Source records
+++

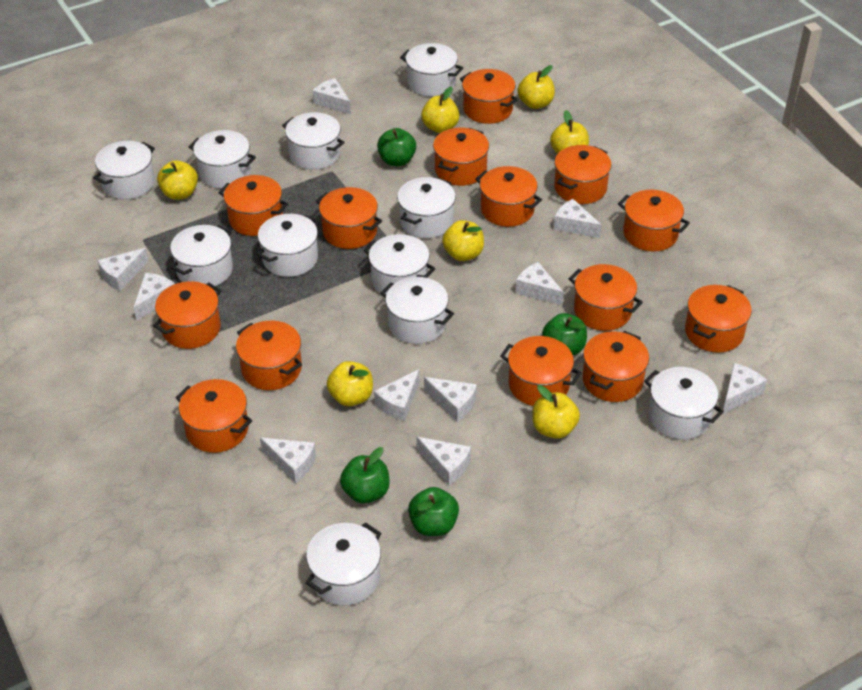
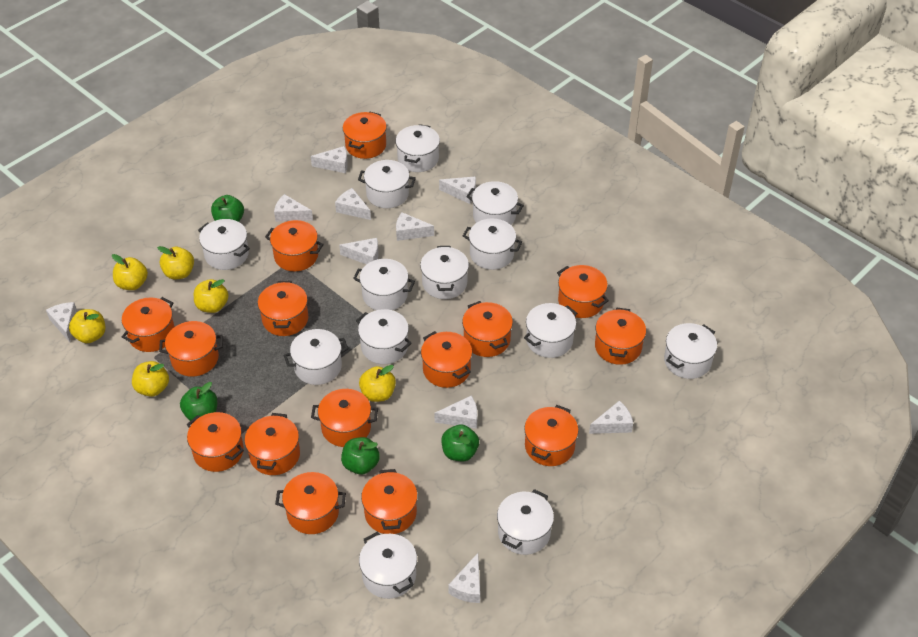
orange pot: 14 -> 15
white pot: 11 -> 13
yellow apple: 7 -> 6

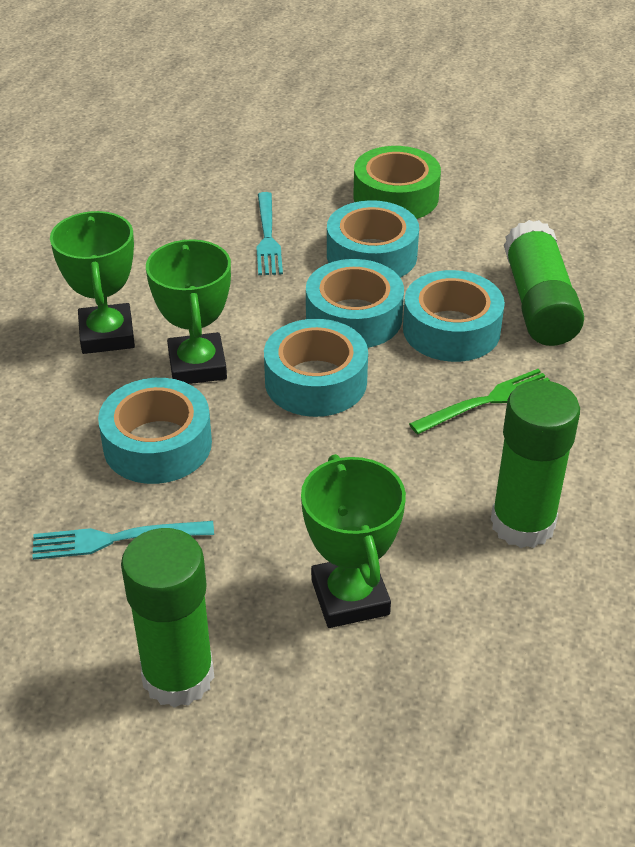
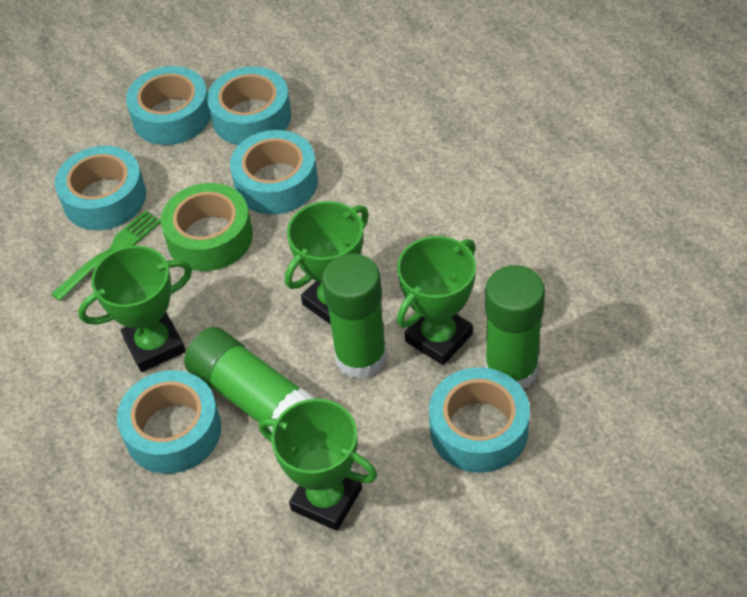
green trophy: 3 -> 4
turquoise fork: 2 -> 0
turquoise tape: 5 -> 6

+++

If a line of the data holds the string "turquoise", list it.

Answer to this exercise ▸
turquoise fork: 2 -> 0
turquoise tape: 5 -> 6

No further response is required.